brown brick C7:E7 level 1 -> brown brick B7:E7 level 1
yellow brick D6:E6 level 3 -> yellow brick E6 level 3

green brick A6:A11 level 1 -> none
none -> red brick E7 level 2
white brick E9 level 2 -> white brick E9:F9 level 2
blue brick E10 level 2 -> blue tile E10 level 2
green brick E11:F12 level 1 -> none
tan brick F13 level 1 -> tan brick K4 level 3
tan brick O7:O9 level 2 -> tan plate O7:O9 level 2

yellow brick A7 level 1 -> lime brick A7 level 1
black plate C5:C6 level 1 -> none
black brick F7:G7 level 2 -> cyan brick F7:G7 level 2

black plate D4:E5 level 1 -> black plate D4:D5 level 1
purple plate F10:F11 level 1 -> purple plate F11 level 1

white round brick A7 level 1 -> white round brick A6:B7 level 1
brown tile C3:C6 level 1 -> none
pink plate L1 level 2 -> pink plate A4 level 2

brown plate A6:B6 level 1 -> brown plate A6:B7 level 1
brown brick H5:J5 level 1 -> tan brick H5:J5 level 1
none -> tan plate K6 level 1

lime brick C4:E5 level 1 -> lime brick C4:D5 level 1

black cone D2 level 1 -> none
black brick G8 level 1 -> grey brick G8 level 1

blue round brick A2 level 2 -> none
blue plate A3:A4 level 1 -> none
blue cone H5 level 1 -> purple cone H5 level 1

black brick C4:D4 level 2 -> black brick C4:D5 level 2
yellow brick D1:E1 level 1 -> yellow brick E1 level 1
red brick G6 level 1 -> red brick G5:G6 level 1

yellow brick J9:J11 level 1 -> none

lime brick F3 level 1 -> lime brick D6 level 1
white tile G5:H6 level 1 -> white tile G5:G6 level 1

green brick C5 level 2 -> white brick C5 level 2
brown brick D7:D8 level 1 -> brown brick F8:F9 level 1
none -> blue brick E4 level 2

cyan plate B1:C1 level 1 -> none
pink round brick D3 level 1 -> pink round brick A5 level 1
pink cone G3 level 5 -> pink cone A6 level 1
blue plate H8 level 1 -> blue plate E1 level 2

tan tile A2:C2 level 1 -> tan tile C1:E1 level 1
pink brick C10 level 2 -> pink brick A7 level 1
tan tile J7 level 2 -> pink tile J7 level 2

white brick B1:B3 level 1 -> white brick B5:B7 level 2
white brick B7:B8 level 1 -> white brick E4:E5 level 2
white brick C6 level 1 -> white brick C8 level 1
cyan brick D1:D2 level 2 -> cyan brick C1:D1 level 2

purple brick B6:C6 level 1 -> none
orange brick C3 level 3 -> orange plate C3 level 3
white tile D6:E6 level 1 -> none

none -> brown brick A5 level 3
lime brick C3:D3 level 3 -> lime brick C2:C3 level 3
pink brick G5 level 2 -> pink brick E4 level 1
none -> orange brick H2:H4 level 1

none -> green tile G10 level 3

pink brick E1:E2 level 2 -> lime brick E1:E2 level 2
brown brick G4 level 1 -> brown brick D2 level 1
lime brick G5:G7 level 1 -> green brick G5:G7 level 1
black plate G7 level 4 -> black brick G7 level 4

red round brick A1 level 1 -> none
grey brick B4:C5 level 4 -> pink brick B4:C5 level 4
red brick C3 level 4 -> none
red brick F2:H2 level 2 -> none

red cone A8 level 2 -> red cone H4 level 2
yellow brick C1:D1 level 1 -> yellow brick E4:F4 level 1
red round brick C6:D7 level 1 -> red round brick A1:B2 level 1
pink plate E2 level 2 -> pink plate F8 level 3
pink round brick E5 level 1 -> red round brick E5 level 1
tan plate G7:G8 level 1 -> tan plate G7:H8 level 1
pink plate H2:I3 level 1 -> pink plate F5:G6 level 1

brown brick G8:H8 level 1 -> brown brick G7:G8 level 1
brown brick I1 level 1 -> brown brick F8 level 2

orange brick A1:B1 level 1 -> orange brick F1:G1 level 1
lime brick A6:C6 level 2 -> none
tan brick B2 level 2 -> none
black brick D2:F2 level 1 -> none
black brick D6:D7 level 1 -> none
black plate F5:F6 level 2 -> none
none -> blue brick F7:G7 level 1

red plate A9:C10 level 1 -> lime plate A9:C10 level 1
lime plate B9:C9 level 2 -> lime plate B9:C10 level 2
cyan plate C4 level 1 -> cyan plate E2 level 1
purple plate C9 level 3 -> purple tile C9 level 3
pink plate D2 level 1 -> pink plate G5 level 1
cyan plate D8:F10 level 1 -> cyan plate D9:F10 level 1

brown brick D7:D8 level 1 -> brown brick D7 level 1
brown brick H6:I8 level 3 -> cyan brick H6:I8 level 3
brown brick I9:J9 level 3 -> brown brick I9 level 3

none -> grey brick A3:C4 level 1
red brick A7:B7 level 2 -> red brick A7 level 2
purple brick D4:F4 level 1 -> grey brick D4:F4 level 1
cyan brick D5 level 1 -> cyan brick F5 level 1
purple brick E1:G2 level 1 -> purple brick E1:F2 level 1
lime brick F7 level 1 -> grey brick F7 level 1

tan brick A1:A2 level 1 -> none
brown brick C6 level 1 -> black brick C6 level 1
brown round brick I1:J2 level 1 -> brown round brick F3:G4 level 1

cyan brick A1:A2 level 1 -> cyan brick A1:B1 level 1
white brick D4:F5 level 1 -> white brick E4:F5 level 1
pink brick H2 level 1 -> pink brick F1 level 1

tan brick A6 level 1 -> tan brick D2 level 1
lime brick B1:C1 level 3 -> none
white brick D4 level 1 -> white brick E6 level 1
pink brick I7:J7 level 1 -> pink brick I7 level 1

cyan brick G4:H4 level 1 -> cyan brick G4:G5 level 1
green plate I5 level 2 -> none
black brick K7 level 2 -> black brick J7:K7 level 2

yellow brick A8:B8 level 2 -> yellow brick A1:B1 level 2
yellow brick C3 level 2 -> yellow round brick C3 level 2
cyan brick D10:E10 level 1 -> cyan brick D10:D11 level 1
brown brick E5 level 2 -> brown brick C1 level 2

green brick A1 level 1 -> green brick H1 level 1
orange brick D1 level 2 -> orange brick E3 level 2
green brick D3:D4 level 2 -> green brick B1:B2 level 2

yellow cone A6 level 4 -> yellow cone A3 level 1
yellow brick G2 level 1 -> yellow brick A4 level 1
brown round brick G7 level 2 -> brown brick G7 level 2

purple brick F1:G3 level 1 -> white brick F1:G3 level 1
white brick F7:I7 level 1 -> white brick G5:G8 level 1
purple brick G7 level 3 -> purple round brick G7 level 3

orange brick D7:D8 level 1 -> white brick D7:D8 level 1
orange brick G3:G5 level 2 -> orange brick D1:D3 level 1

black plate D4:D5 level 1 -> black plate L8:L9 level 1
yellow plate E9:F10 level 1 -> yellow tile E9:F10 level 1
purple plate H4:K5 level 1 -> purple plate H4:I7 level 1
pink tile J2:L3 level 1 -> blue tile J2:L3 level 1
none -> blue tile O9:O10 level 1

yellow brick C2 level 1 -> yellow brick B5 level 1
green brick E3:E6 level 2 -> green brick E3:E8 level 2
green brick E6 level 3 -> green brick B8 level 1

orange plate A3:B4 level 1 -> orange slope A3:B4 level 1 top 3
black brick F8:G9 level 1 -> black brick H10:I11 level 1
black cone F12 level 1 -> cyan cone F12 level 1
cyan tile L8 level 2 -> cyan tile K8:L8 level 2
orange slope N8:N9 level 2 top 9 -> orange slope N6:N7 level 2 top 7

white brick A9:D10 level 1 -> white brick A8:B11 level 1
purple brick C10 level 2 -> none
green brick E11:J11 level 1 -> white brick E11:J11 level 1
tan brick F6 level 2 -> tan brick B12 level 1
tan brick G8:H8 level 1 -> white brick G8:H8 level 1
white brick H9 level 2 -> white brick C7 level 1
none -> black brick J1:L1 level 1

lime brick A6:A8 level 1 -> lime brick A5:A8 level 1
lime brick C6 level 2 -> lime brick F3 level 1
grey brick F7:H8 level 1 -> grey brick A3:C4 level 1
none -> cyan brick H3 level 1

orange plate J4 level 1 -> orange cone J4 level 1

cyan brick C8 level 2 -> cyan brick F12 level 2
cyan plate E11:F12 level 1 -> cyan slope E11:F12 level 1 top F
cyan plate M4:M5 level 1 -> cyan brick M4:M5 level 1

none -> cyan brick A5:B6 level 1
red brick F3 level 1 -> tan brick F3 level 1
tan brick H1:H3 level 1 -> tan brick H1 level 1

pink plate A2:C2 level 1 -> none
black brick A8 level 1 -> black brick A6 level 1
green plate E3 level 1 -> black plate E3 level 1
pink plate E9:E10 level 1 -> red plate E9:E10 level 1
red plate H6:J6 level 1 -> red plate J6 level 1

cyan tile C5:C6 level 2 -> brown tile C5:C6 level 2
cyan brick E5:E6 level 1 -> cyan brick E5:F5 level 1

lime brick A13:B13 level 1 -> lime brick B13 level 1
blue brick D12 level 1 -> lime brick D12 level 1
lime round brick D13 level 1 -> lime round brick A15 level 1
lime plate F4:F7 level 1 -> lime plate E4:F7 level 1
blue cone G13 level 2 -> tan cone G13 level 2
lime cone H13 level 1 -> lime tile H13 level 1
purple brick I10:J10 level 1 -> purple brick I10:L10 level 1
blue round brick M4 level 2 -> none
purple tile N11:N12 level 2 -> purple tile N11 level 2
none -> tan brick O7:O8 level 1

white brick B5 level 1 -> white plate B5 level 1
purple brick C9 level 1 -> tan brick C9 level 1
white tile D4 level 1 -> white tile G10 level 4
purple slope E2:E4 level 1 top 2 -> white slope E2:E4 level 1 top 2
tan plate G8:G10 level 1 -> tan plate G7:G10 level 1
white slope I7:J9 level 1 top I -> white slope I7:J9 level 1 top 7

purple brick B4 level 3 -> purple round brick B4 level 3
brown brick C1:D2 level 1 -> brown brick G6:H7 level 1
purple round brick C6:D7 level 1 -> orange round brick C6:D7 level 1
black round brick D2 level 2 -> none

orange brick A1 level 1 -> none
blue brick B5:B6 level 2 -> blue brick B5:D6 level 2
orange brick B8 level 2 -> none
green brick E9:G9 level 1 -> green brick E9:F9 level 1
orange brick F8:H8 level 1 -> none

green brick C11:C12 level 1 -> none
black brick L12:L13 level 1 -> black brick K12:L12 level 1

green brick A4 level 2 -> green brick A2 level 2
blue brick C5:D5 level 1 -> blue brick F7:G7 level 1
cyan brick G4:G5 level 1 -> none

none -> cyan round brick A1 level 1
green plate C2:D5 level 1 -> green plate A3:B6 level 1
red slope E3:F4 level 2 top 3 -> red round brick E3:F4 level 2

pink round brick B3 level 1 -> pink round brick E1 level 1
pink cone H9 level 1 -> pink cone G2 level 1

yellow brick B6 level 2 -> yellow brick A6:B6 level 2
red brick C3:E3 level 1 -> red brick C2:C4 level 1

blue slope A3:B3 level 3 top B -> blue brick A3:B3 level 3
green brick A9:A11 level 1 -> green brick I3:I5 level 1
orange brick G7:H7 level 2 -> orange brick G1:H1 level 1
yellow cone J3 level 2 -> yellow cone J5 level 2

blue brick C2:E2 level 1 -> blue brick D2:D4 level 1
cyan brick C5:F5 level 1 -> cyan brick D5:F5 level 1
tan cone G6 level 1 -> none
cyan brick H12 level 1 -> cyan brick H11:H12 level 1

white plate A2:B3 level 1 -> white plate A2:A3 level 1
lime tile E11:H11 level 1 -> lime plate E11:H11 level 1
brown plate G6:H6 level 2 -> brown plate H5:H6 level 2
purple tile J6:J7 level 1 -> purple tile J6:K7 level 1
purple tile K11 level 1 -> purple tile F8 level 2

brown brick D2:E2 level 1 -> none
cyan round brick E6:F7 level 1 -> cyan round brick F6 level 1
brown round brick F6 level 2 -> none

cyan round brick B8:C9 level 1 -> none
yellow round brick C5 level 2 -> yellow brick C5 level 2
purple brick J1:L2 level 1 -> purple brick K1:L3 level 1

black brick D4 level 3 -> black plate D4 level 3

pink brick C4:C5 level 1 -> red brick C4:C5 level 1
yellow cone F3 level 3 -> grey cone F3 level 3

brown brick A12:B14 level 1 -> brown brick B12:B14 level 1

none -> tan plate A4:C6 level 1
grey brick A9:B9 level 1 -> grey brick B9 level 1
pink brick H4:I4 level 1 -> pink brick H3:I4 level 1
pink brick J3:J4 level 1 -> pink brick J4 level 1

■ **Prompt**:
Of the entries listed above, reproduce only the lines starting at the line containing "brown round brick I1:J2" and ending at the line containing "yellow brick A8:B8". Include both, exactly as they stand.

■ **Exercise answer**:
brown round brick I1:J2 level 1 -> brown round brick F3:G4 level 1

cyan brick A1:A2 level 1 -> cyan brick A1:B1 level 1
white brick D4:F5 level 1 -> white brick E4:F5 level 1
pink brick H2 level 1 -> pink brick F1 level 1

tan brick A6 level 1 -> tan brick D2 level 1
lime brick B1:C1 level 3 -> none
white brick D4 level 1 -> white brick E6 level 1
pink brick I7:J7 level 1 -> pink brick I7 level 1

cyan brick G4:H4 level 1 -> cyan brick G4:G5 level 1
green plate I5 level 2 -> none
black brick K7 level 2 -> black brick J7:K7 level 2

yellow brick A8:B8 level 2 -> yellow brick A1:B1 level 2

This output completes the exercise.